* [PROVIDED ENTRIES]

|---|

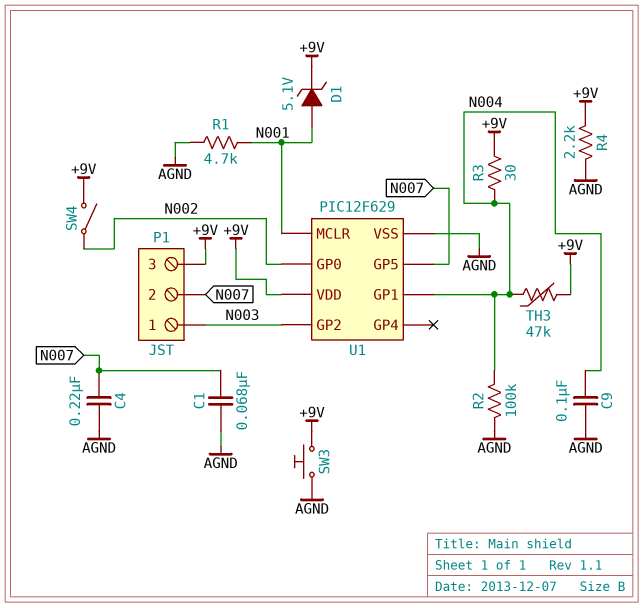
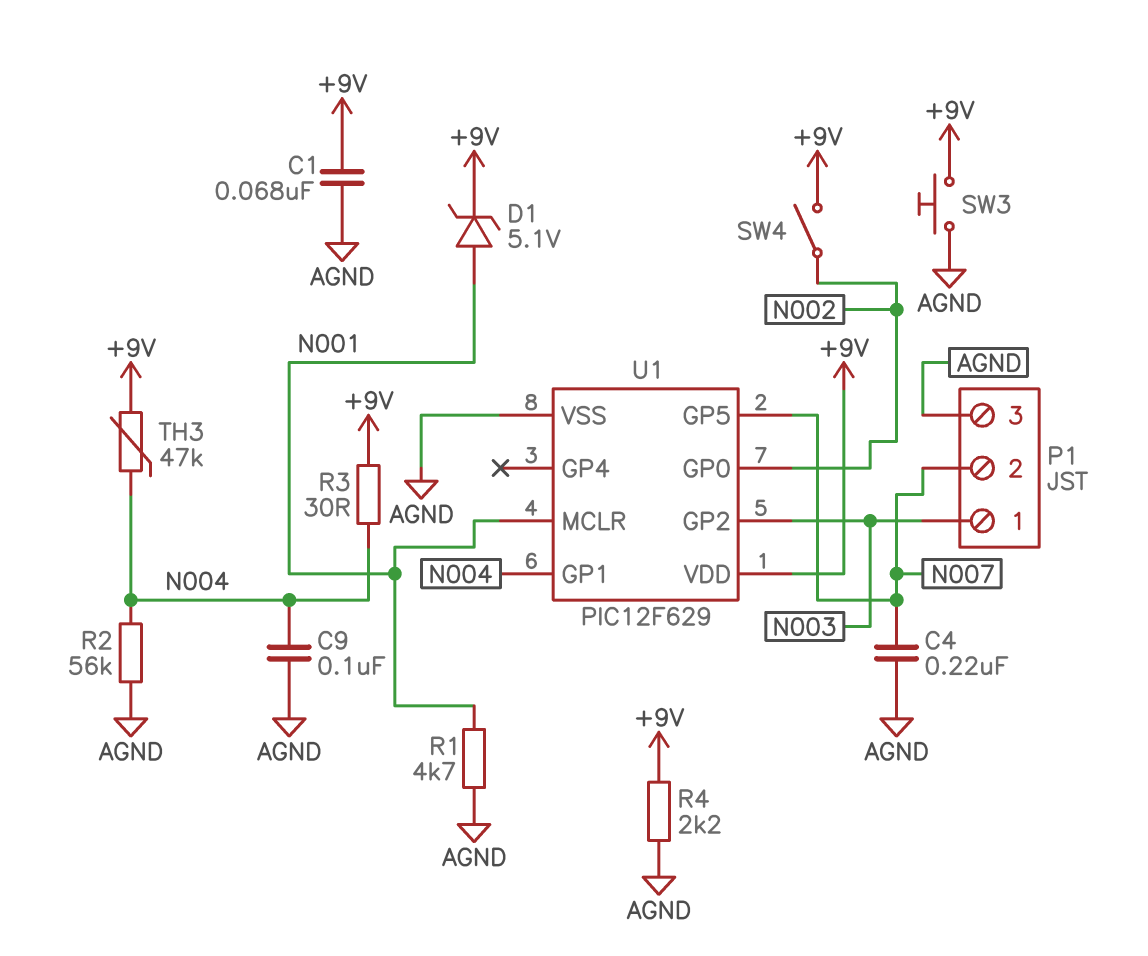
C1: 68nF (AGND, N007) -> 68nF (+9V, AGND)
P1 pin 3: +9V -> AGND
R2: 100k (AGND, N004) -> 56k (AGND, N004)

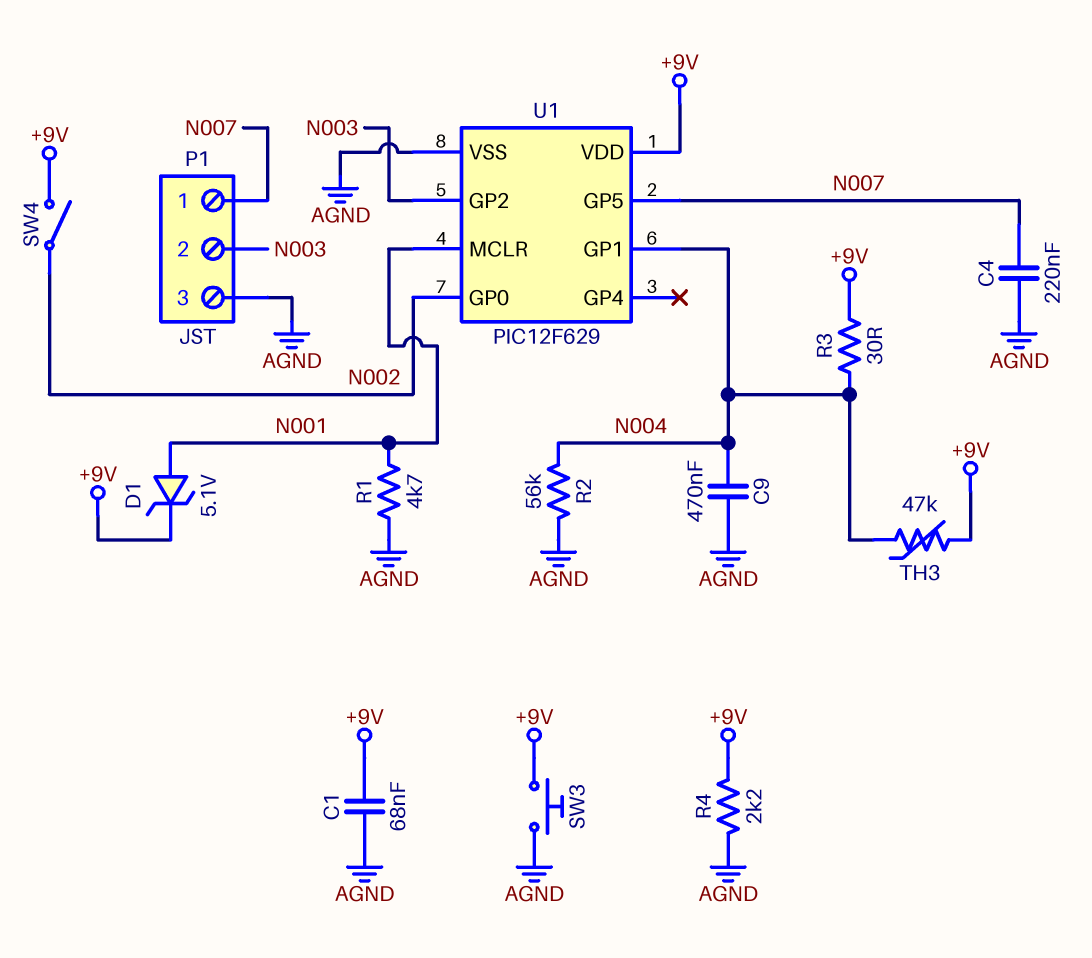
C9: 100nF (AGND, N004) -> 470nF (AGND, N004)
P1 pin 1: N003 -> N007
P1 pin 2: N007 -> N003

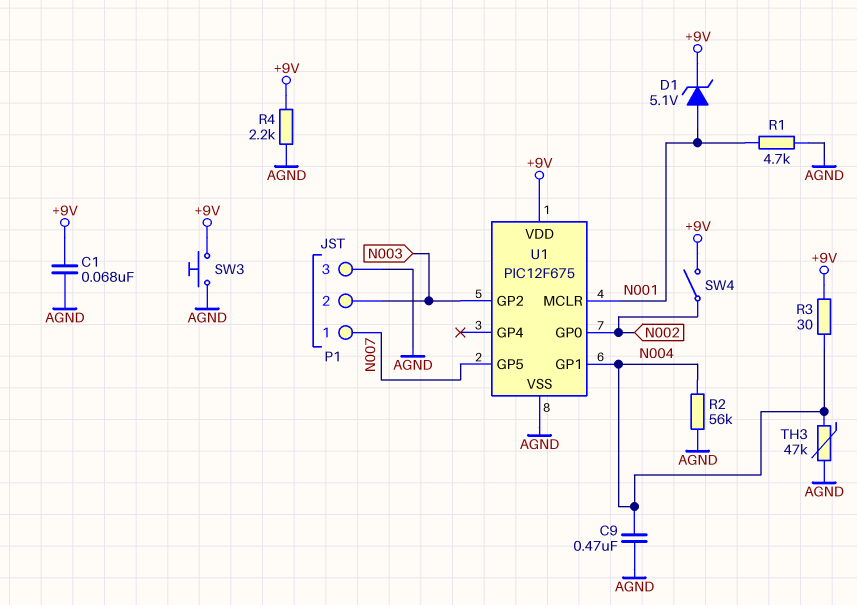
C4: 220nF (AGND, N007) -> none
TH3: 47k (+9V, N004) -> 47k (AGND, N004)
U1: PIC12F629 -> PIC12F675

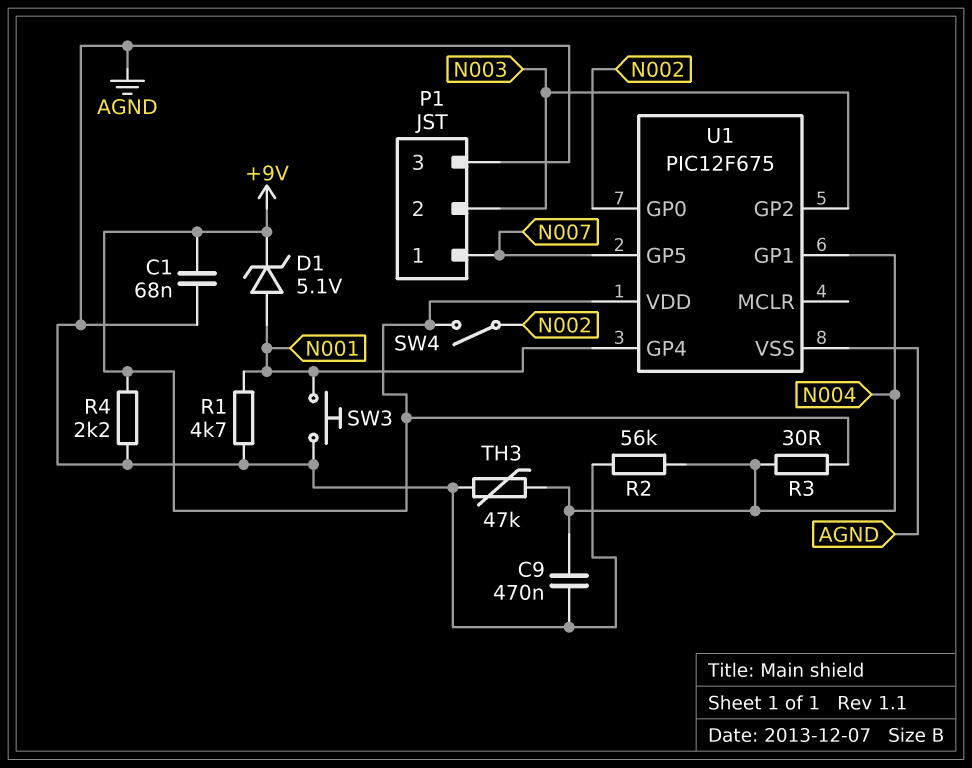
SW3: button (+9V, AGND) -> button (AGND, N001)
U1 pin GP4: none -> N001
U1 pin MCLR: N001 -> none

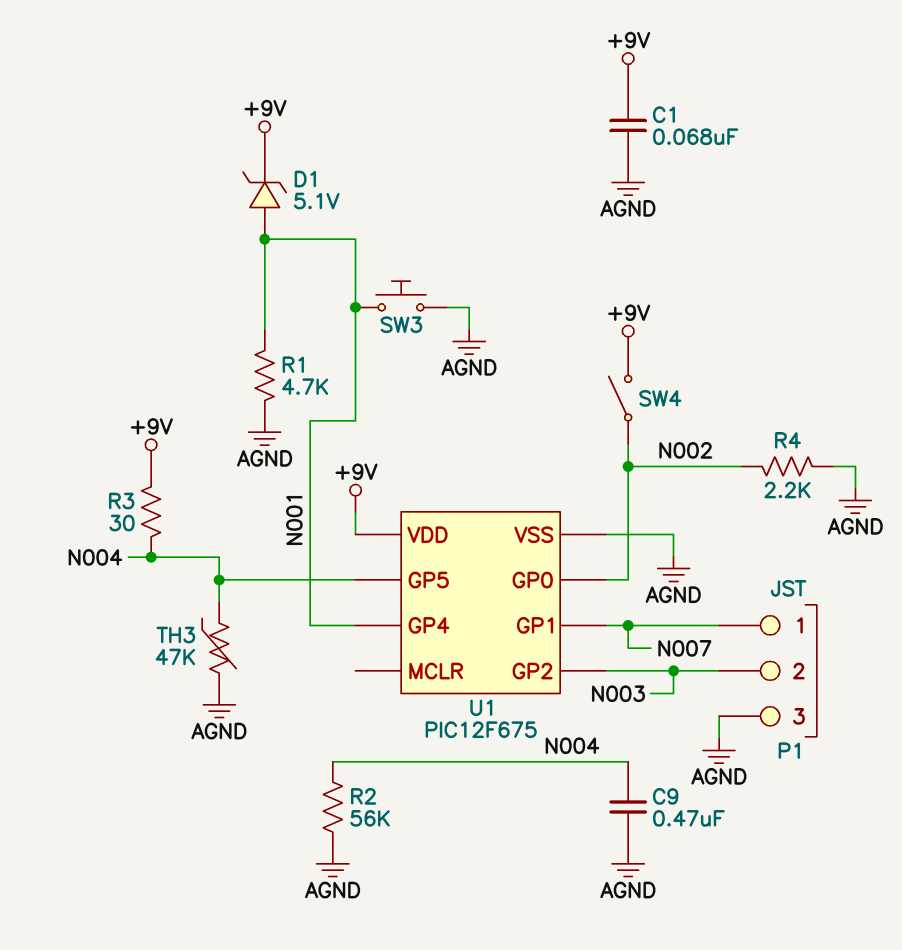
R4: 2.2k (+9V, AGND) -> 2.2k (AGND, N002)
U1 pin GP1: N004 -> N007
U1 pin GP5: N007 -> N004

|---|

* [PROBLEM DESCRIPTION]
Write the listing above out again exactly, dropping each image.

* [EXERCISE RESULT]
C1: 68nF (AGND, N007) -> 68nF (+9V, AGND)
P1 pin 3: +9V -> AGND
R2: 100k (AGND, N004) -> 56k (AGND, N004)

C9: 100nF (AGND, N004) -> 470nF (AGND, N004)
P1 pin 1: N003 -> N007
P1 pin 2: N007 -> N003

C4: 220nF (AGND, N007) -> none
TH3: 47k (+9V, N004) -> 47k (AGND, N004)
U1: PIC12F629 -> PIC12F675

SW3: button (+9V, AGND) -> button (AGND, N001)
U1 pin GP4: none -> N001
U1 pin MCLR: N001 -> none

R4: 2.2k (+9V, AGND) -> 2.2k (AGND, N002)
U1 pin GP1: N004 -> N007
U1 pin GP5: N007 -> N004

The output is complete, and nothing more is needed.